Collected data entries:

^^^^^^^^

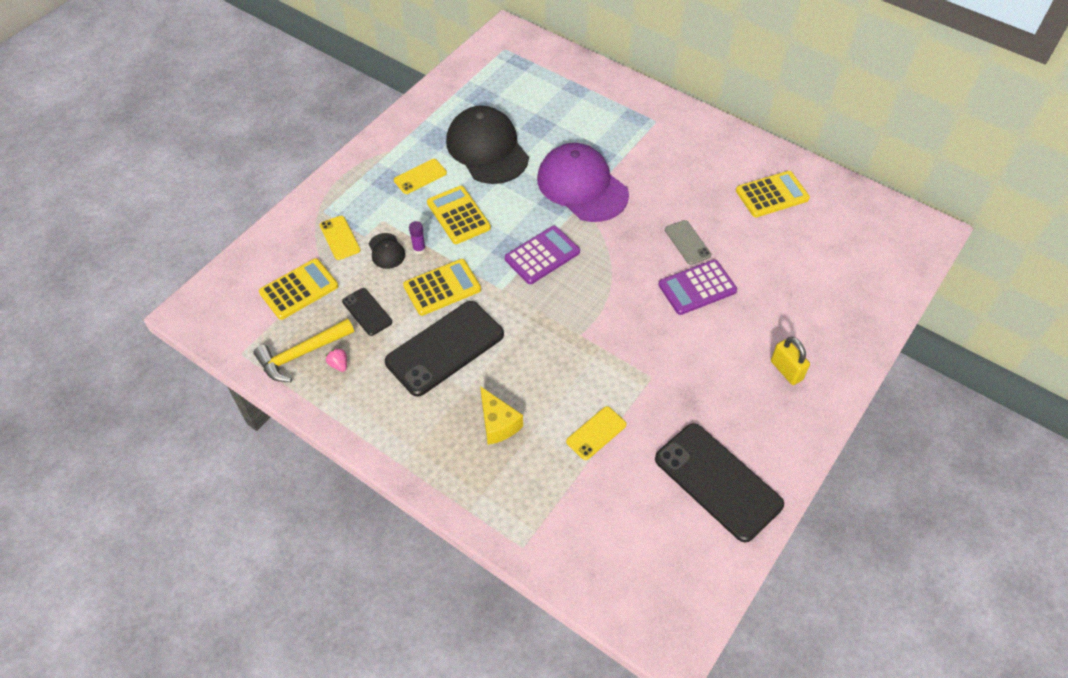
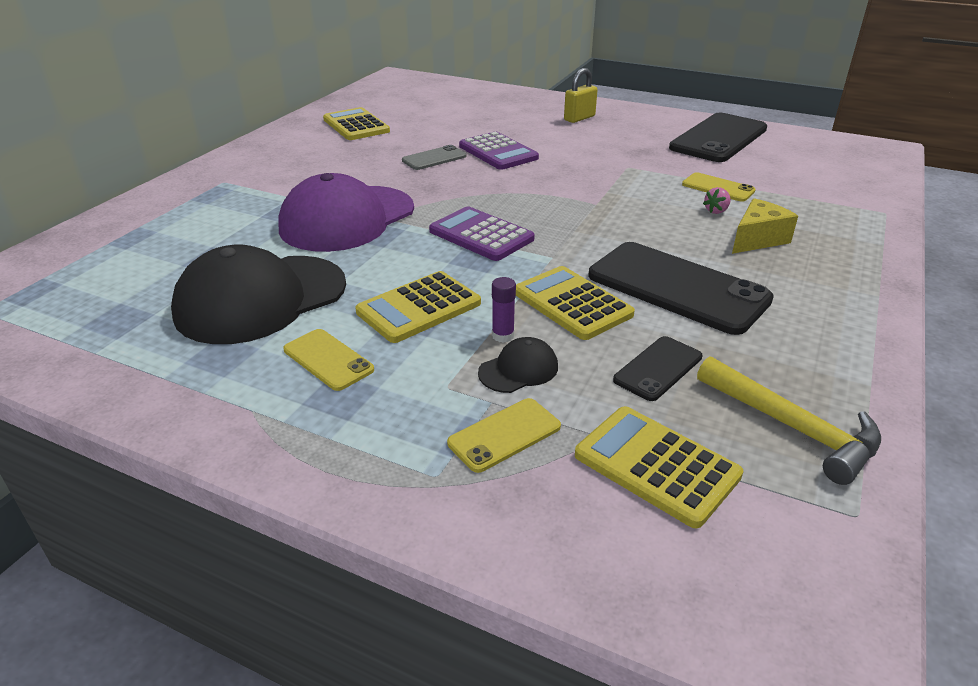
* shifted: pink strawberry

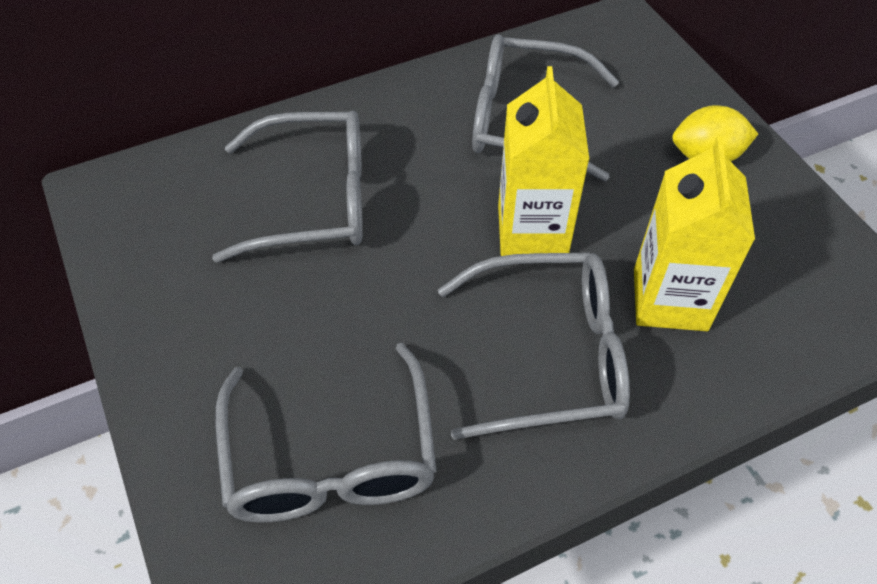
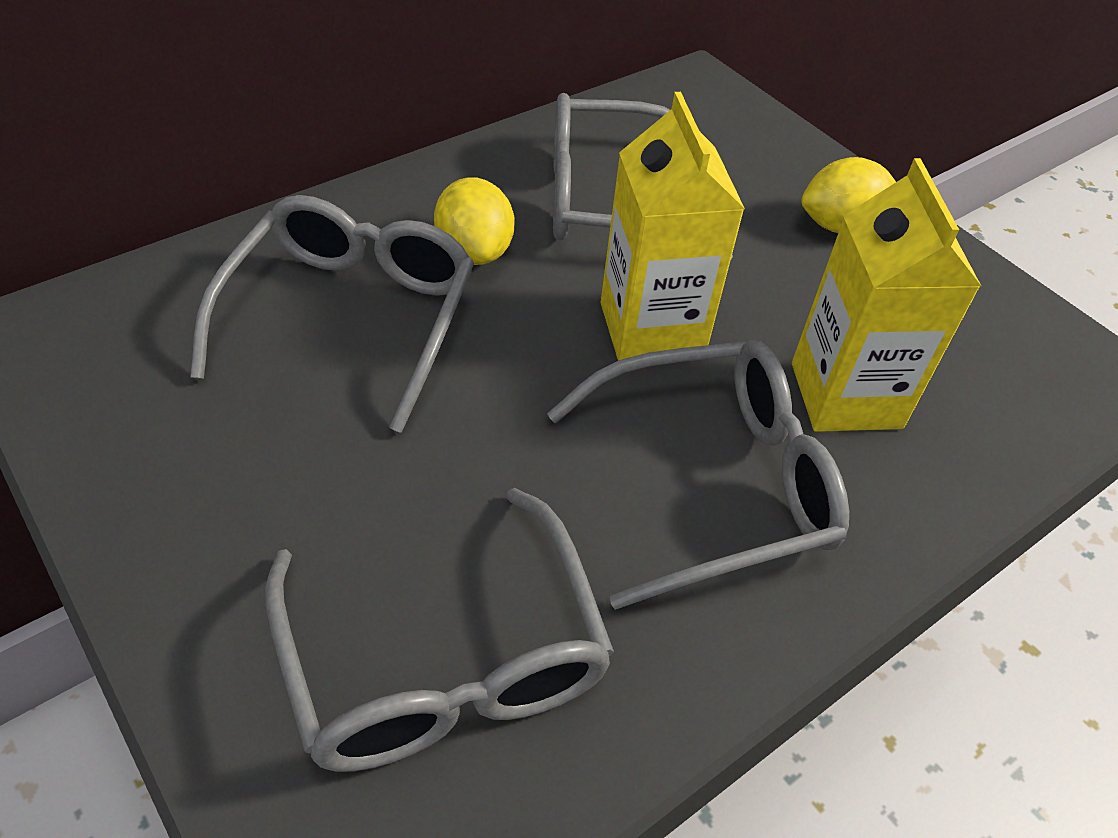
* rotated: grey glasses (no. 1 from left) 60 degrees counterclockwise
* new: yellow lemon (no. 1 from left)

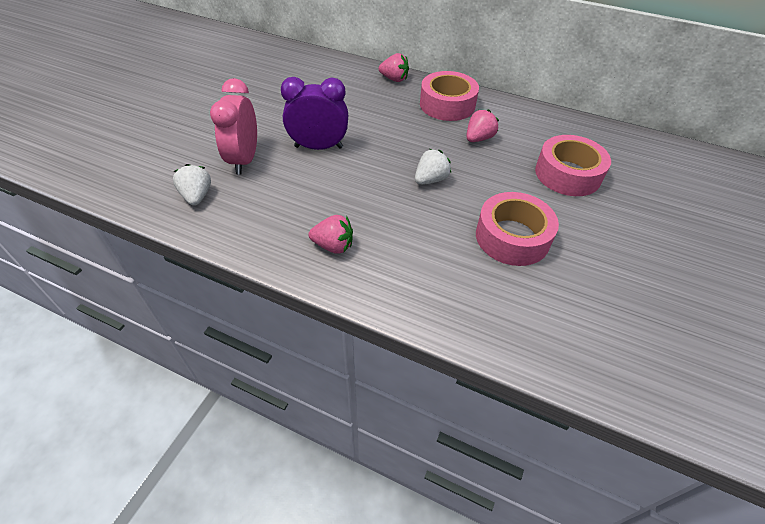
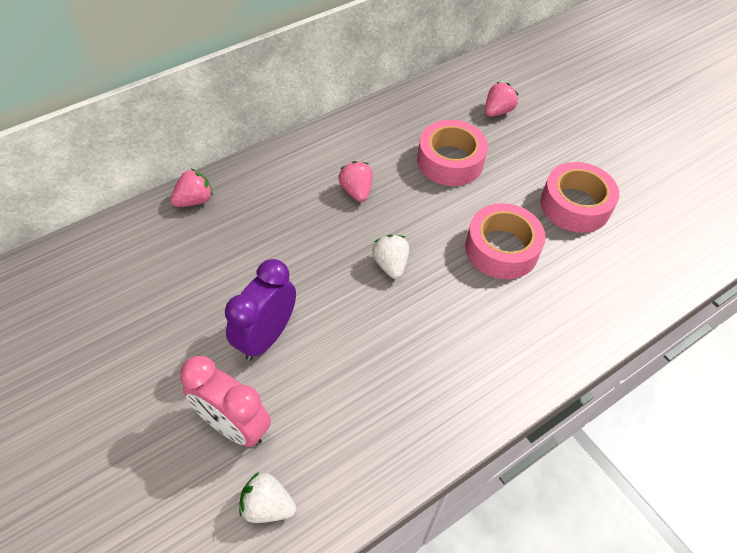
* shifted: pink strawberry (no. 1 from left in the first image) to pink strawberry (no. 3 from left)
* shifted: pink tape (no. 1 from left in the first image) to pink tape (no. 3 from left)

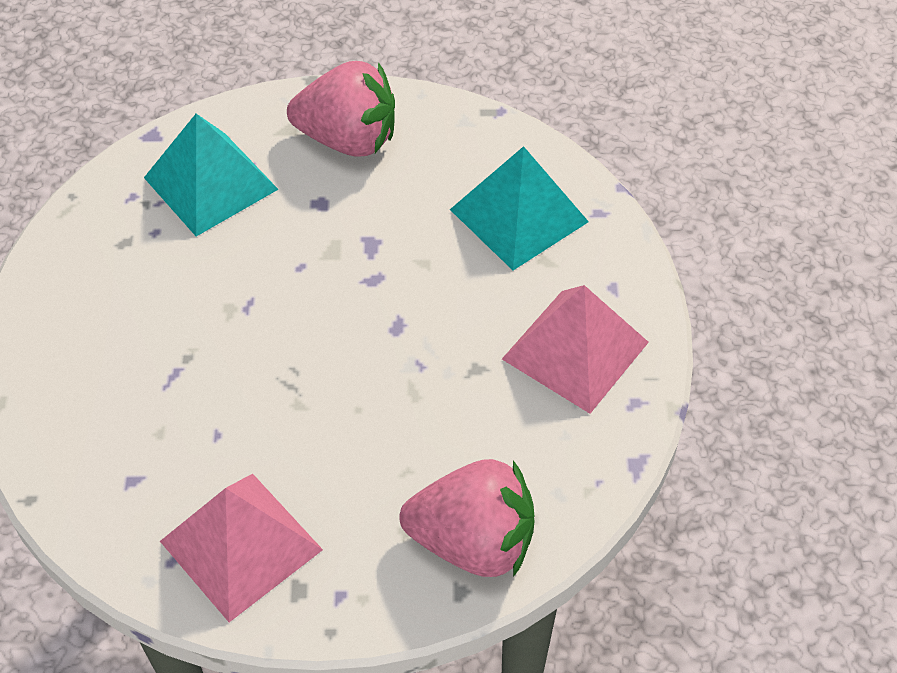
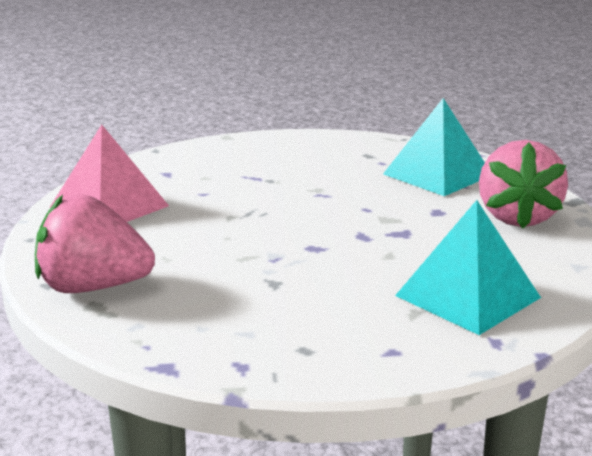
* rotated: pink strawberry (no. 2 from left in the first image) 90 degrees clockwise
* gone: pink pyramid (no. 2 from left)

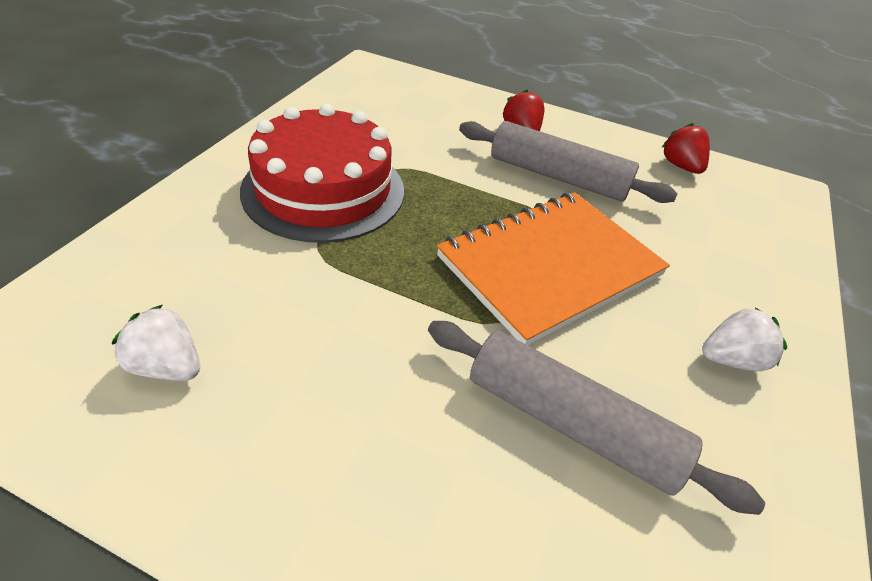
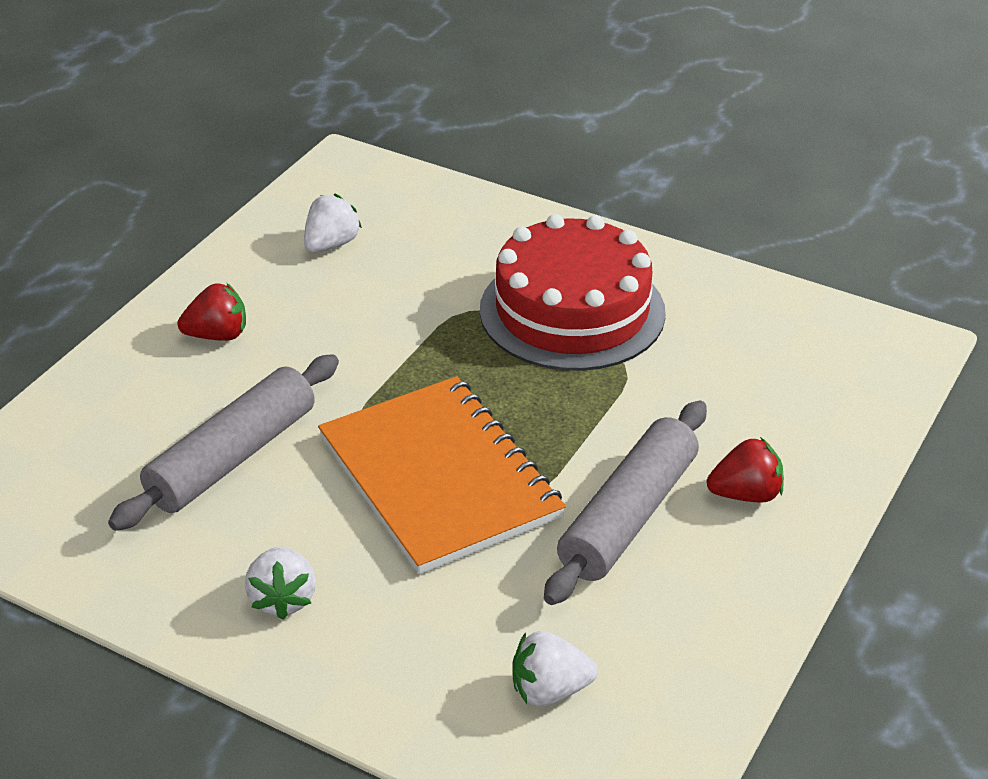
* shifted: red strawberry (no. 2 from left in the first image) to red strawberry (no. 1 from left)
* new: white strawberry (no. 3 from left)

^^^^^^^^

### What to produce
Every record must be returned exactly. Leave its pictures out.

### Task solution
* shifted: pink strawberry

* rotated: grey glasses (no. 1 from left) 60 degrees counterclockwise
* new: yellow lemon (no. 1 from left)

* shifted: pink strawberry (no. 1 from left in the first image) to pink strawberry (no. 3 from left)
* shifted: pink tape (no. 1 from left in the first image) to pink tape (no. 3 from left)

* rotated: pink strawberry (no. 2 from left in the first image) 90 degrees clockwise
* gone: pink pyramid (no. 2 from left)

* shifted: red strawberry (no. 2 from left in the first image) to red strawberry (no. 1 from left)
* new: white strawberry (no. 3 from left)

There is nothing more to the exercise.